Work order —
The output must start at the line containing "black star: (104, 68) -> (127, 51), moved" in the records below and stop at the last line, matching each line exactly and leaving out every picture.

(Before-and-after coordinate records)

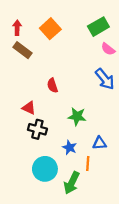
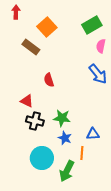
red arrow: (17, 28) -> (16, 12), moved
pink semicircle: (108, 49) -> (101, 46), turned 64
brown rectangle: (22, 50) -> (31, 47), moved
green star: (77, 116) -> (62, 118), moved

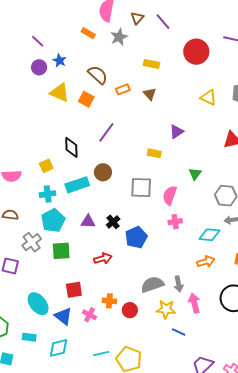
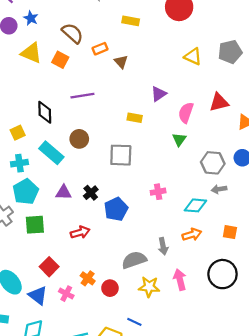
brown triangle: (150, 94) -> (121, 62), moved
purple line: (106, 132) -> (82, 96), turned 45
cyan rectangle: (77, 185) -> (51, 153), turned 60
pink semicircle: (170, 195) -> (186, 113), moved
gray arrow: (178, 284) -> (163, 246), moved
red square: (74, 290) -> (49, 267), turned -36
orange cross: (109, 301) -> (88, 278), turned 32
blue line: (179, 332) -> (134, 322), moved

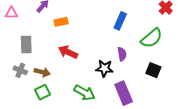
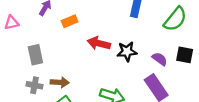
red arrow: (68, 52) -> (99, 43), moved
purple semicircle: (122, 54) -> (160, 59), moved, turned -32
black star: (104, 68) -> (127, 51), moved

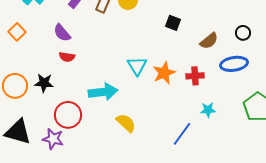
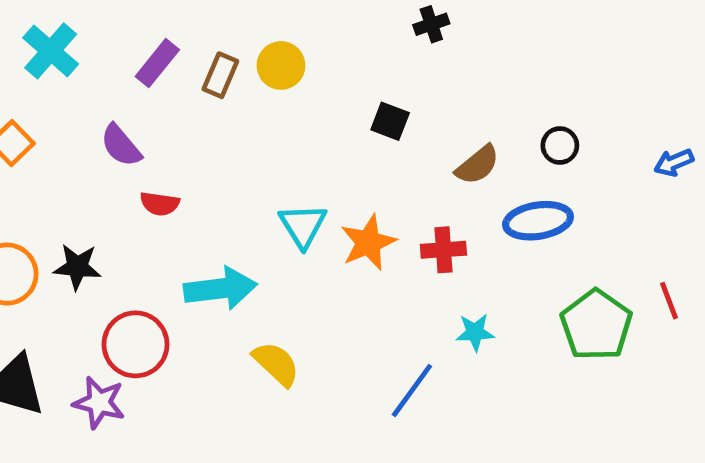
red semicircle: (67, 57) -> (160, 204), moved

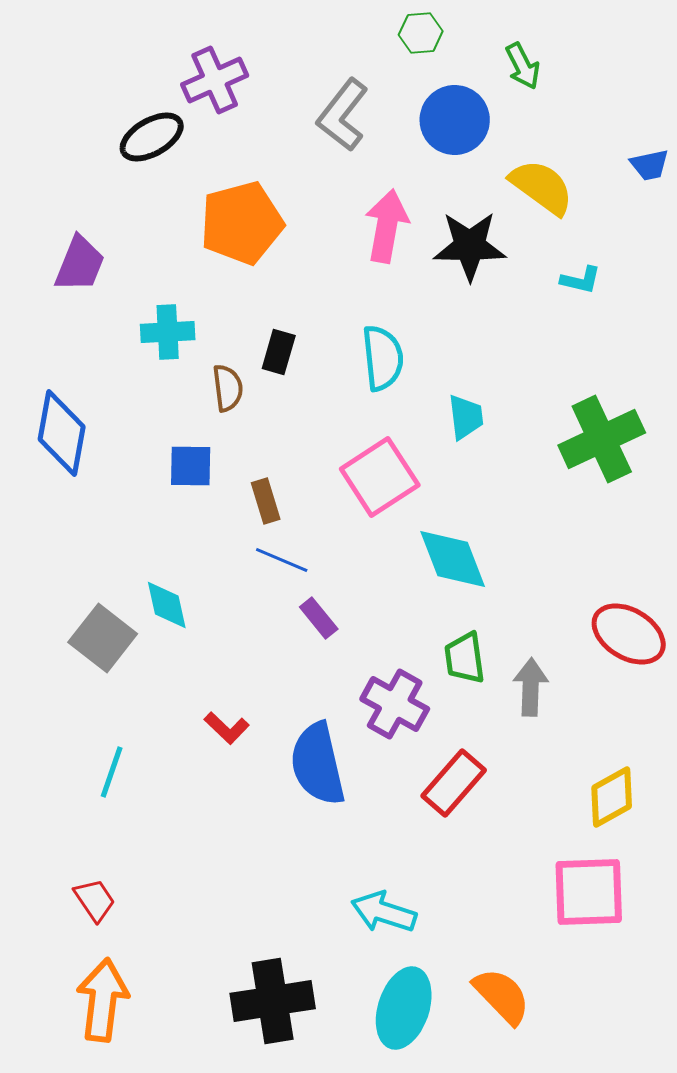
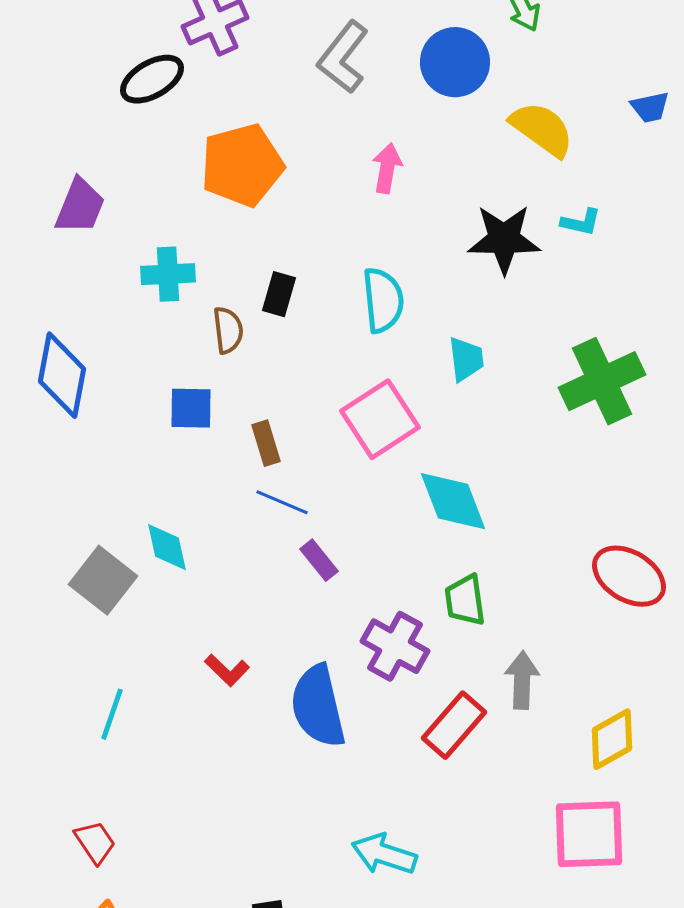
pink arrow: (387, 226) -> (387, 168), size x0.7
black star: (470, 246) -> (504, 239), moved
gray arrow: (531, 687) -> (522, 680), moved

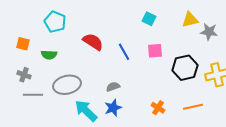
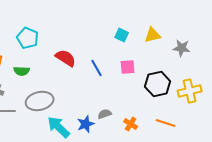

Response for this exercise —
black star: (104, 68) -> (127, 51), moved

red semicircle: (67, 57) -> (160, 204), moved

pink arrow: (387, 226) -> (387, 168), size x0.7
black star: (470, 246) -> (504, 239), moved
gray arrow: (531, 687) -> (522, 680), moved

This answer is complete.